ACTIVITY.
Pictures in the listing should not be copied. Reproduce, word for word, each line from the one holding "J2 pin 2: DGND -> N027" through the final line.

RECORDS TO PROCESS.
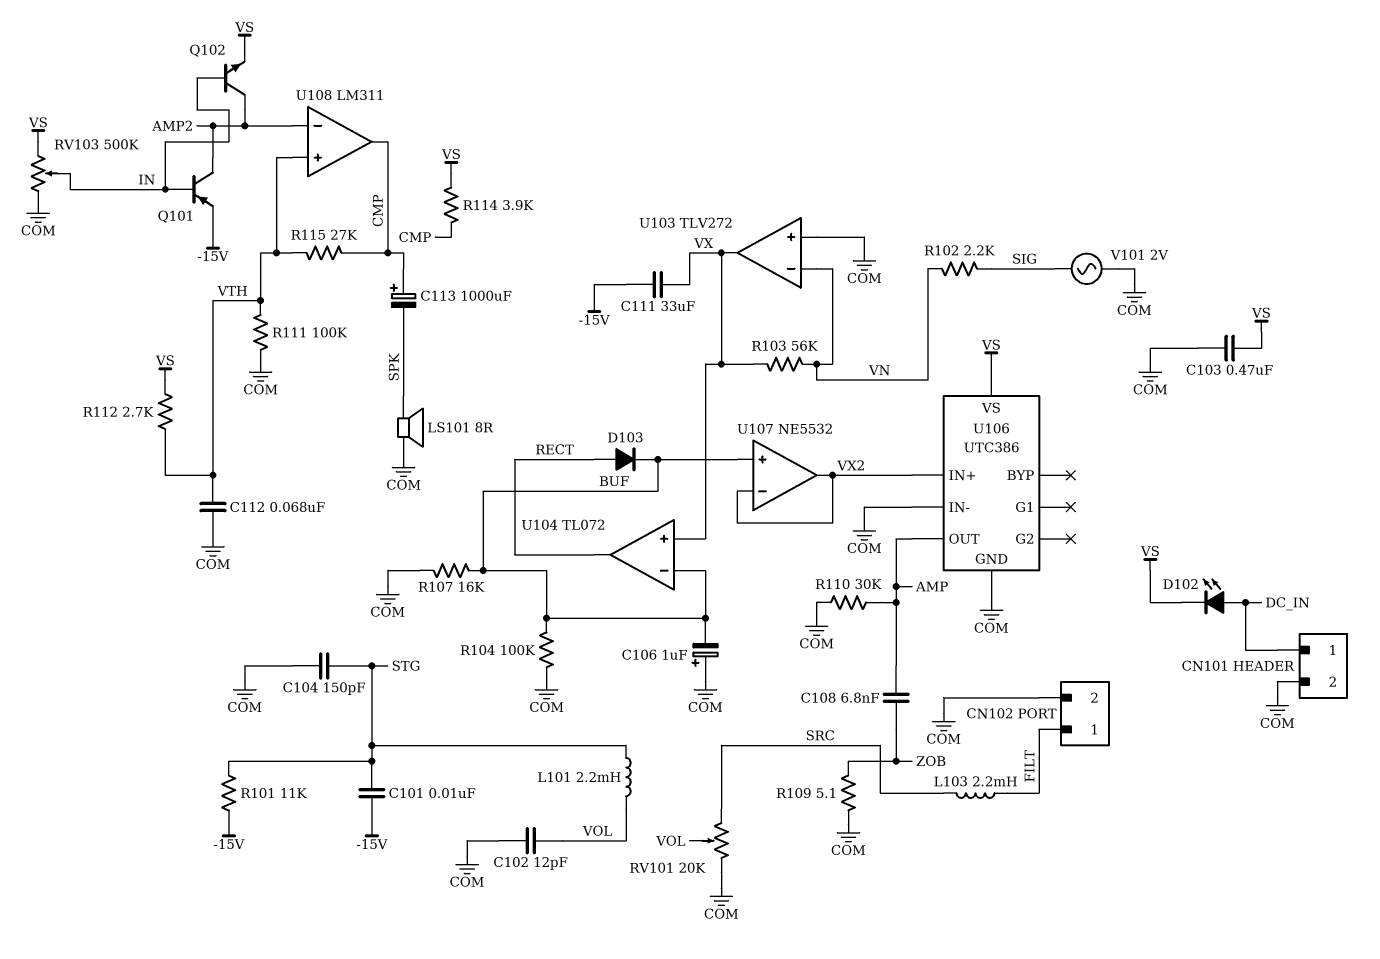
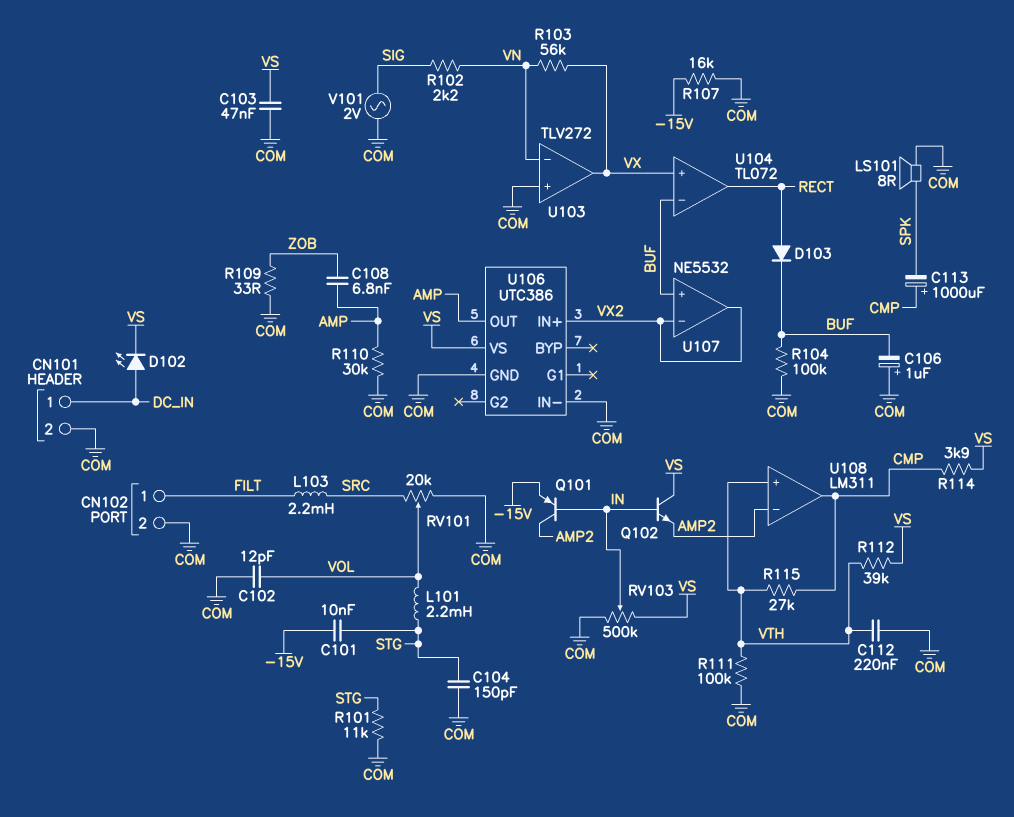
C103: 470nF (COM, VS) -> 47nF (COM, VS)
C111: 33uF (-15V, VX) -> none
C112: 68nF (COM, VTH) -> 220nF (COM, VTH)
Q102: NPN (B IN, C AMP2, E VS) -> NPN (B IN, C VS, E AMP2)
R101: 11k (-15V, STG) -> 11k (COM, STG)
R107: 16k (BUF, COM) -> 16k (-15V, COM)
R109: 5.1 (COM, ZOB) -> 33 (COM, ZOB)
R112: 2.7k (VS, VTH) -> 39k (VS, VTH)

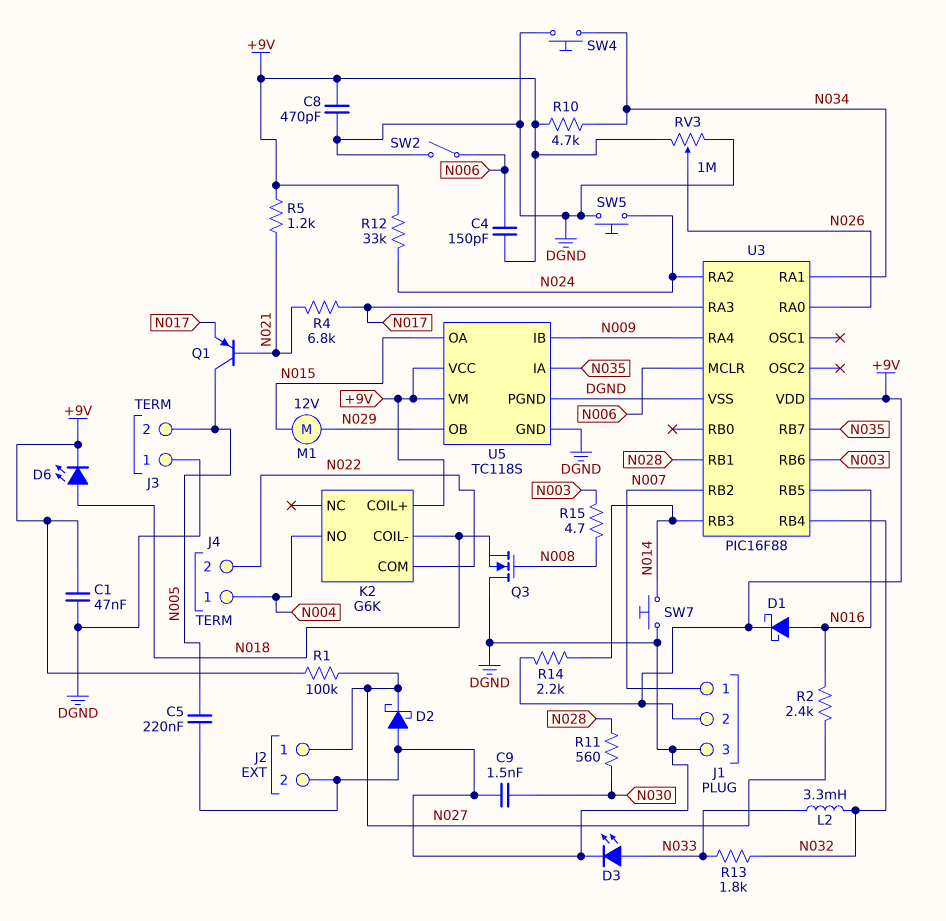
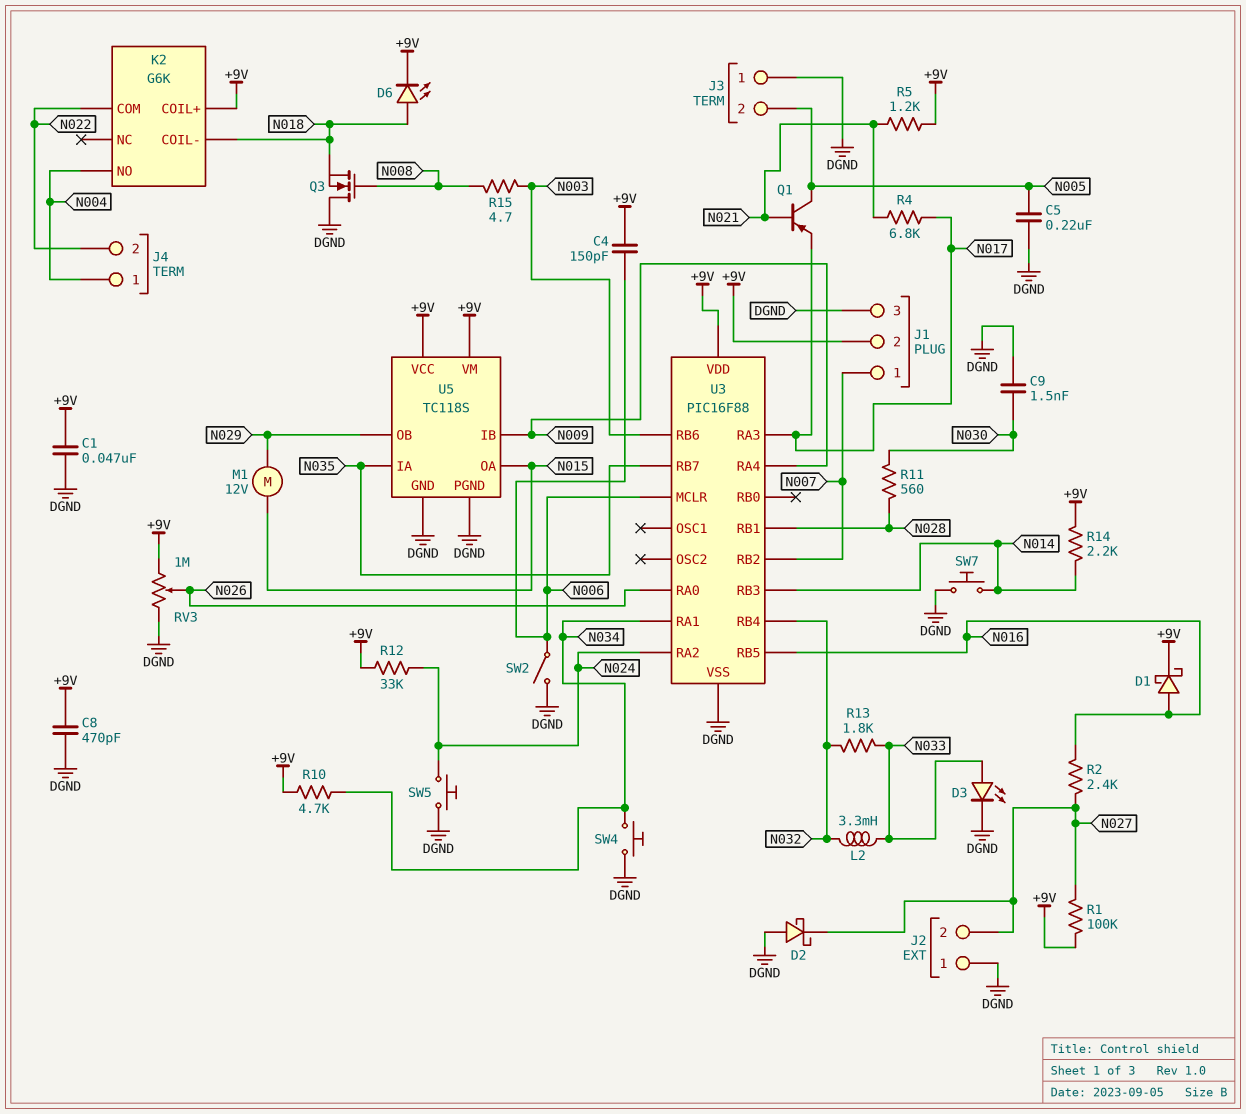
J2 pin 1: N027 -> DGND
J2 pin 2: DGND -> N027

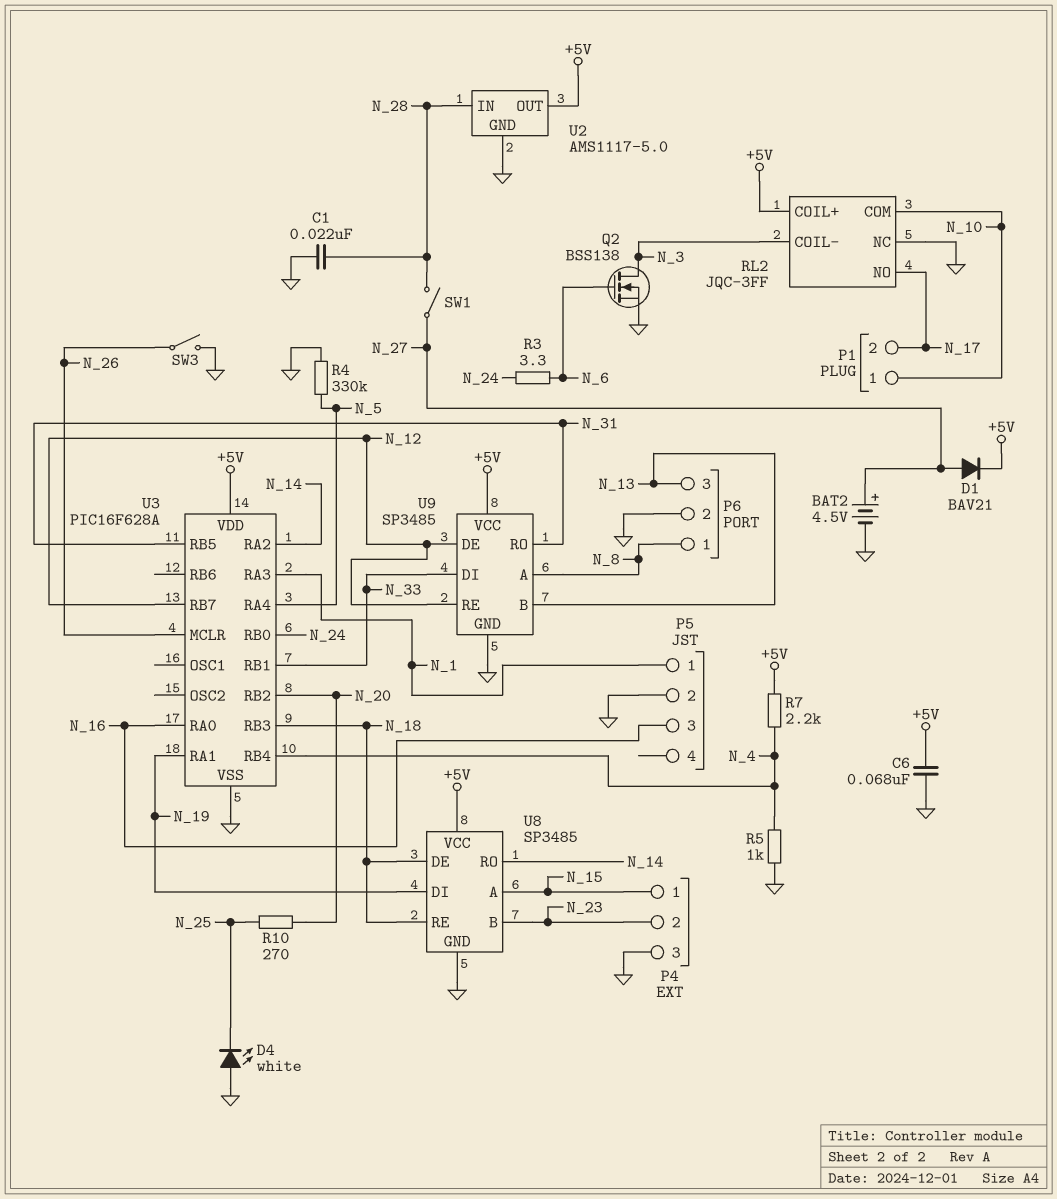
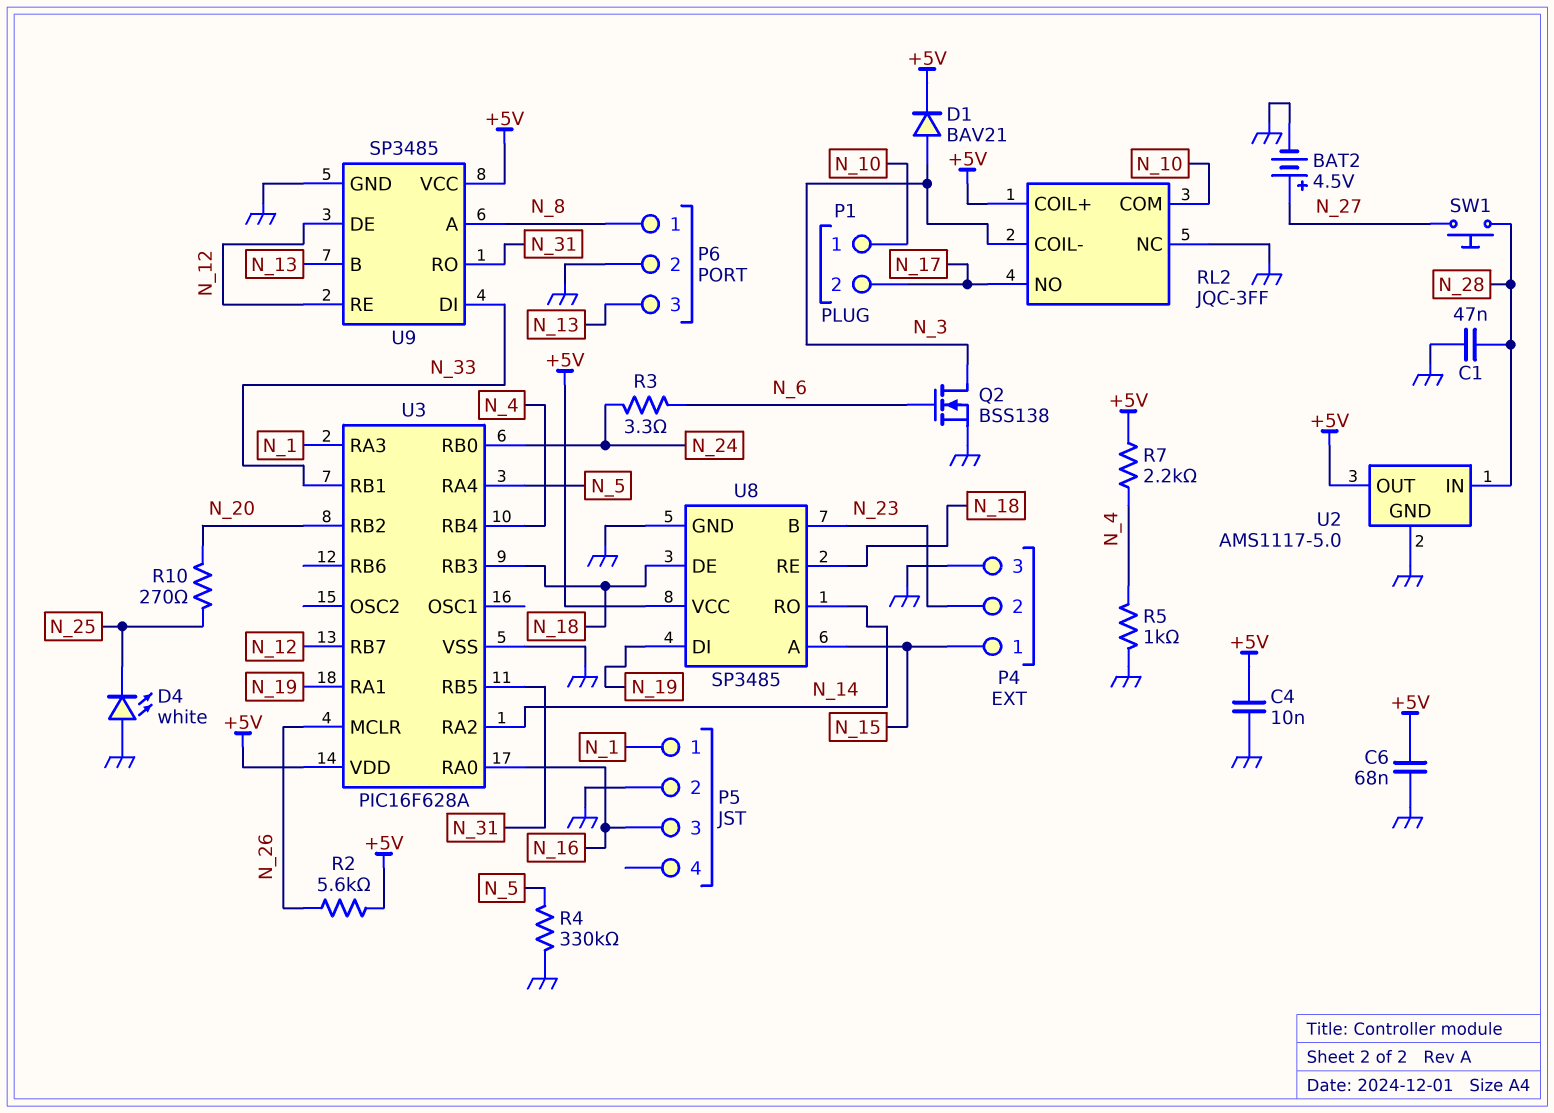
C1: 22nF (GND, N_28) -> 47nF (GND, N_28)
C4: none -> 10nF (+5V, GND)
D1: diode BAV21 (A N_27, K +5V) -> diode BAV21 (A N_3, K +5V)
R2: none -> 5.6k (+5V, N_26)
SW1: switch (N_27, N_28) -> button (N_27, N_28)
SW3: switch (GND, N_26) -> none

REPLY TO THE TASK.
J2 pin 2: DGND -> N027

C1: 22nF (GND, N_28) -> 47nF (GND, N_28)
C4: none -> 10nF (+5V, GND)
D1: diode BAV21 (A N_27, K +5V) -> diode BAV21 (A N_3, K +5V)
R2: none -> 5.6k (+5V, N_26)
SW1: switch (N_27, N_28) -> button (N_27, N_28)
SW3: switch (GND, N_26) -> none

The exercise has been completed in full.